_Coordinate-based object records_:
•••

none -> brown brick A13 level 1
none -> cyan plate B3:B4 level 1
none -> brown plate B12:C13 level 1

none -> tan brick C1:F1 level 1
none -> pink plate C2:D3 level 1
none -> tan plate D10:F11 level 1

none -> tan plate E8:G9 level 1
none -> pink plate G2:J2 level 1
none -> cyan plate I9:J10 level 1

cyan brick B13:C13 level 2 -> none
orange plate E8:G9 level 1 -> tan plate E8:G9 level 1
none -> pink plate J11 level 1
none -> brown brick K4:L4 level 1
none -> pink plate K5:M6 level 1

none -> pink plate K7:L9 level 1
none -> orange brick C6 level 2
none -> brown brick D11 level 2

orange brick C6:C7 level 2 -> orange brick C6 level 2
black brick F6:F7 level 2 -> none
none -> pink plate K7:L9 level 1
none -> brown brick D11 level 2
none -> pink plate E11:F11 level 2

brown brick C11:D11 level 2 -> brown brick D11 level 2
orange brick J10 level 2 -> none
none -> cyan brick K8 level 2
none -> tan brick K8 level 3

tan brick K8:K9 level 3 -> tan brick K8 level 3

•••

Could you output each line above exactly as it was given?

_Expected answer_:
none -> brown brick A13 level 1
none -> cyan plate B3:B4 level 1
none -> brown plate B12:C13 level 1

none -> tan brick C1:F1 level 1
none -> pink plate C2:D3 level 1
none -> tan plate D10:F11 level 1

none -> tan plate E8:G9 level 1
none -> pink plate G2:J2 level 1
none -> cyan plate I9:J10 level 1

cyan brick B13:C13 level 2 -> none
orange plate E8:G9 level 1 -> tan plate E8:G9 level 1
none -> pink plate J11 level 1
none -> brown brick K4:L4 level 1
none -> pink plate K5:M6 level 1

none -> pink plate K7:L9 level 1
none -> orange brick C6 level 2
none -> brown brick D11 level 2

orange brick C6:C7 level 2 -> orange brick C6 level 2
black brick F6:F7 level 2 -> none
none -> pink plate K7:L9 level 1
none -> brown brick D11 level 2
none -> pink plate E11:F11 level 2

brown brick C11:D11 level 2 -> brown brick D11 level 2
orange brick J10 level 2 -> none
none -> cyan brick K8 level 2
none -> tan brick K8 level 3

tan brick K8:K9 level 3 -> tan brick K8 level 3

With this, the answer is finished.